» Data excerpt
☆ ☆ ☆ ☆

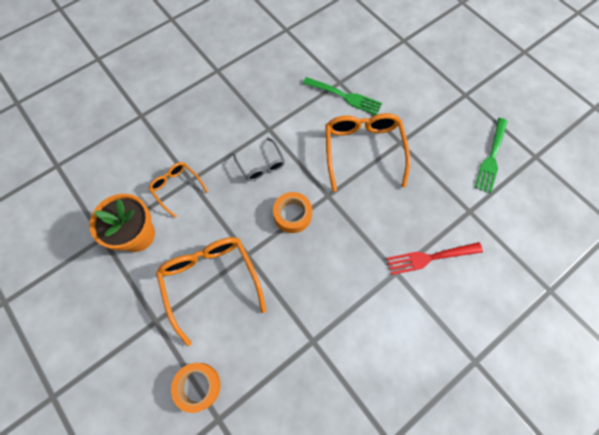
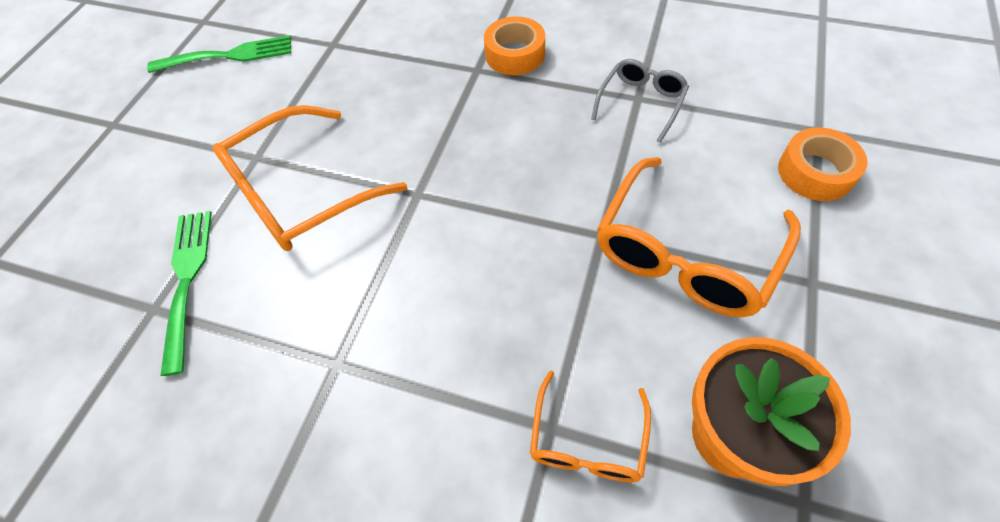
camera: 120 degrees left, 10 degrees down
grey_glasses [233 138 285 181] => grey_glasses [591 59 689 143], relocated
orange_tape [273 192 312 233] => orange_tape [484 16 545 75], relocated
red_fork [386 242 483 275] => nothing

☆ ☆ ☆ ☆

» Assigned task
Write out the whole listing exactly, with no pictures.

» Task result
camera: 120 degrees left, 10 degrees down
grey_glasses [233 138 285 181] => grey_glasses [591 59 689 143], relocated
orange_tape [273 192 312 233] => orange_tape [484 16 545 75], relocated
red_fork [386 242 483 275] => nothing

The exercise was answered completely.